▸ Your assignment
After removing every image, reproduce the data exactly as it appears.

▸ Available data
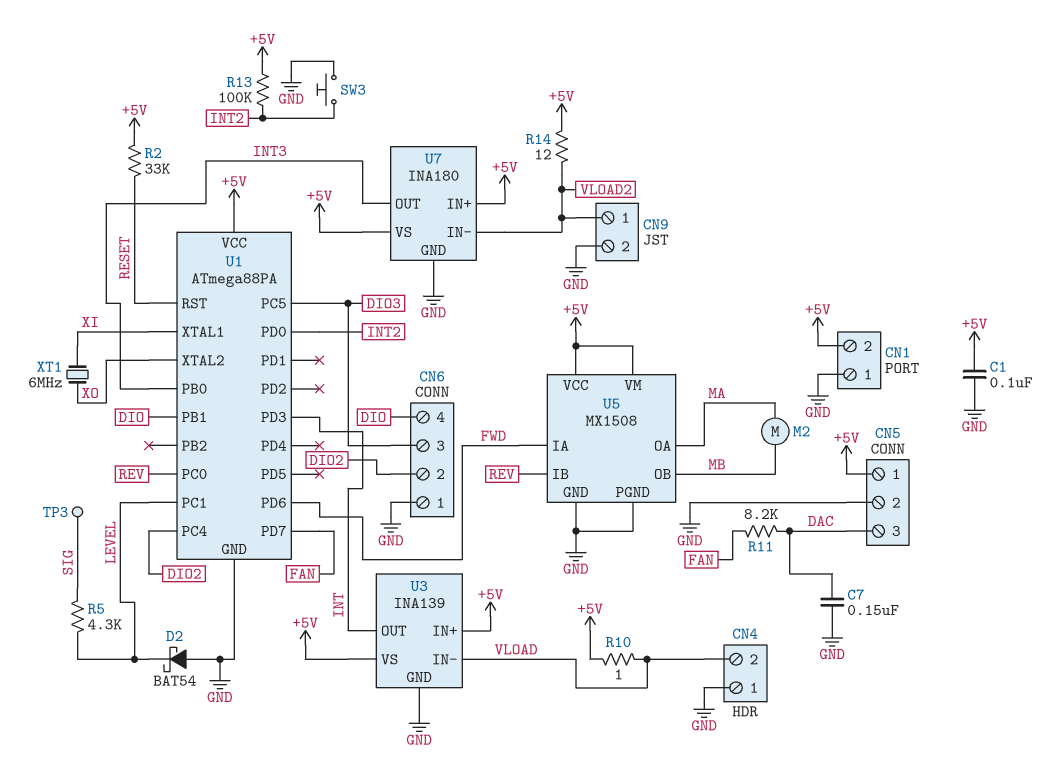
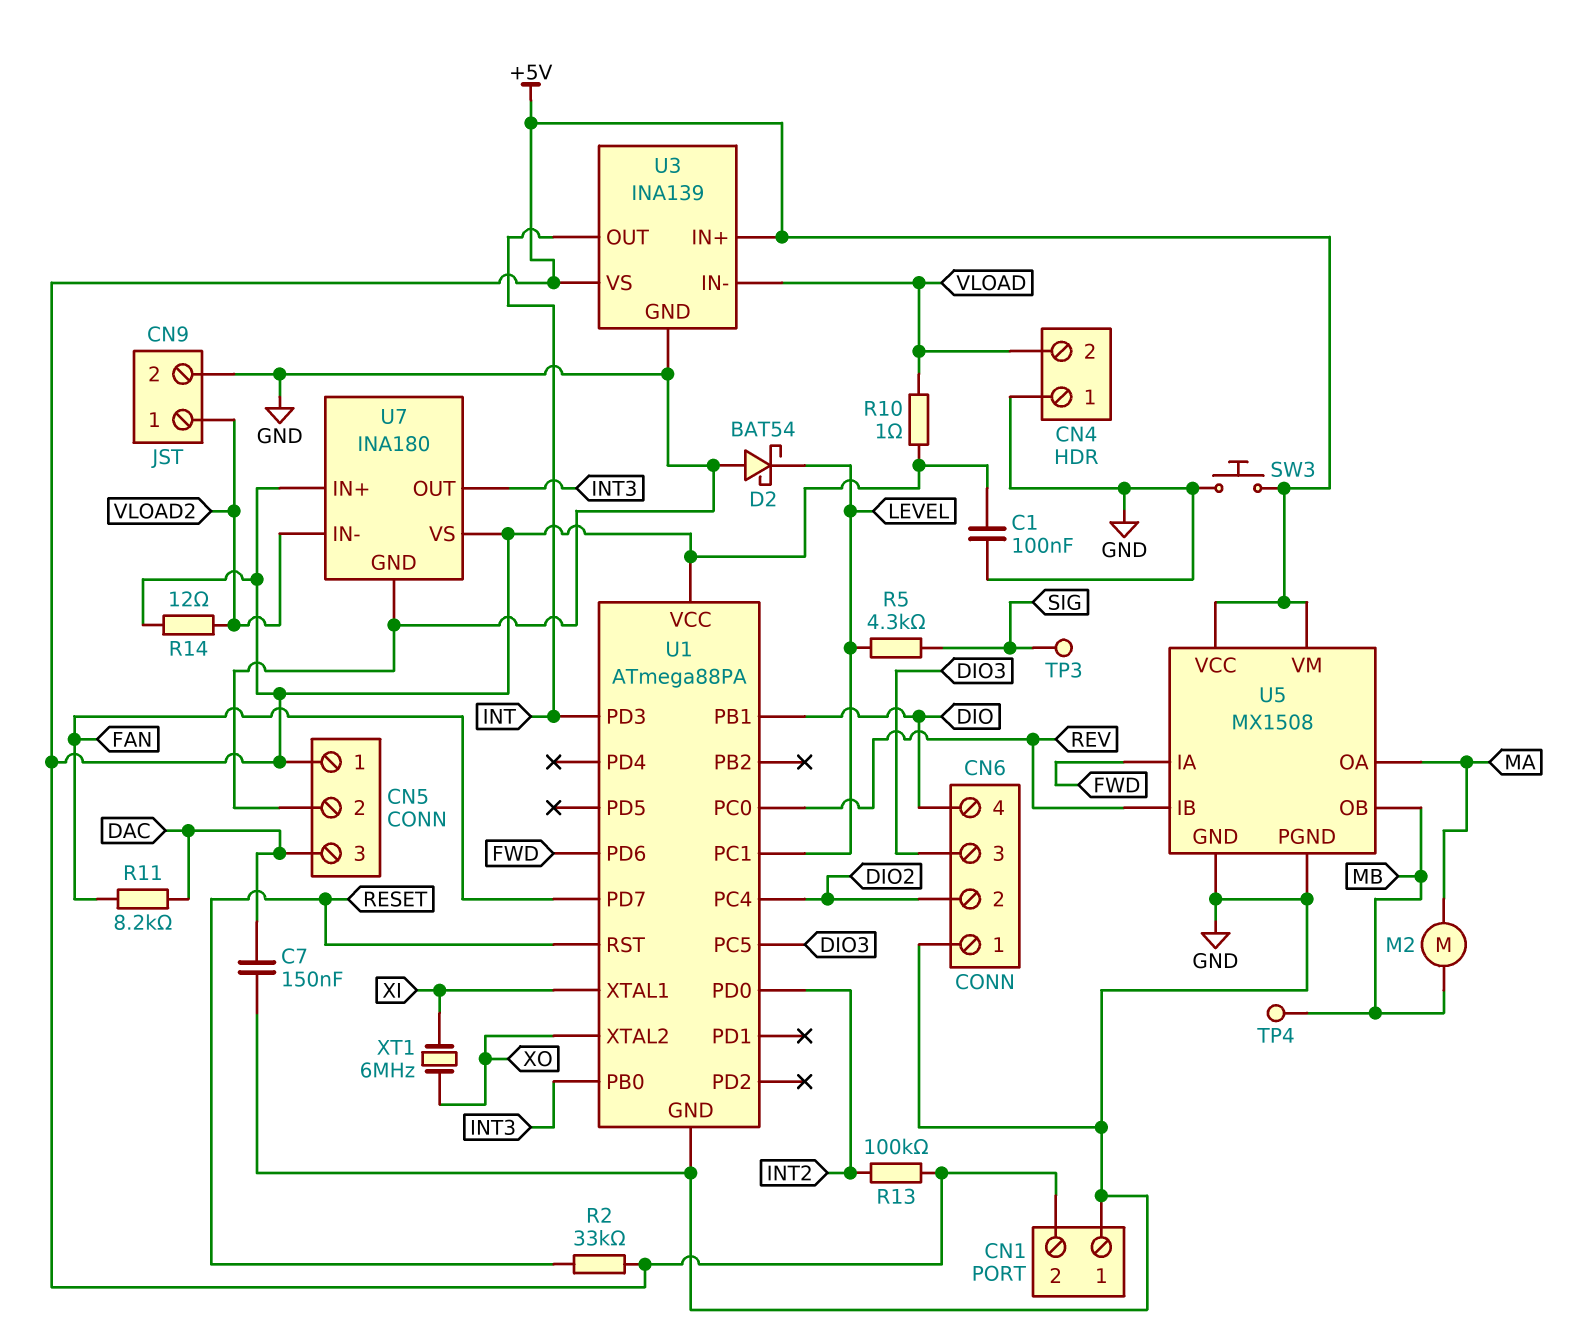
SW3: button (GND, INT2) -> button (+5V, GND)
TP4: none -> test point (MB)

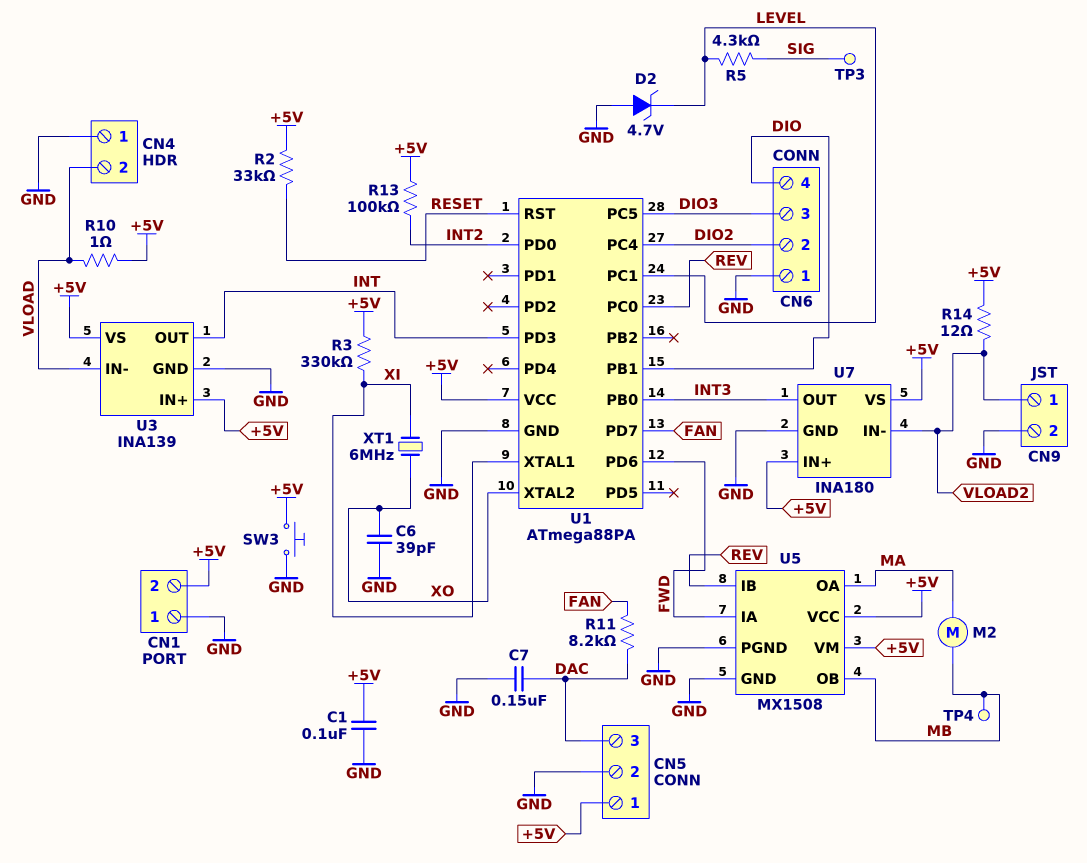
C6: none -> 39pF (GND, XO)
D2: schottky BAT54 (A GND, K LEVEL) -> zener 4.7V (A GND, K LEVEL)
R3: none -> 330k (+5V, XI)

▸ Exercise answer
SW3: button (GND, INT2) -> button (+5V, GND)
TP4: none -> test point (MB)

C6: none -> 39pF (GND, XO)
D2: schottky BAT54 (A GND, K LEVEL) -> zener 4.7V (A GND, K LEVEL)
R3: none -> 330k (+5V, XI)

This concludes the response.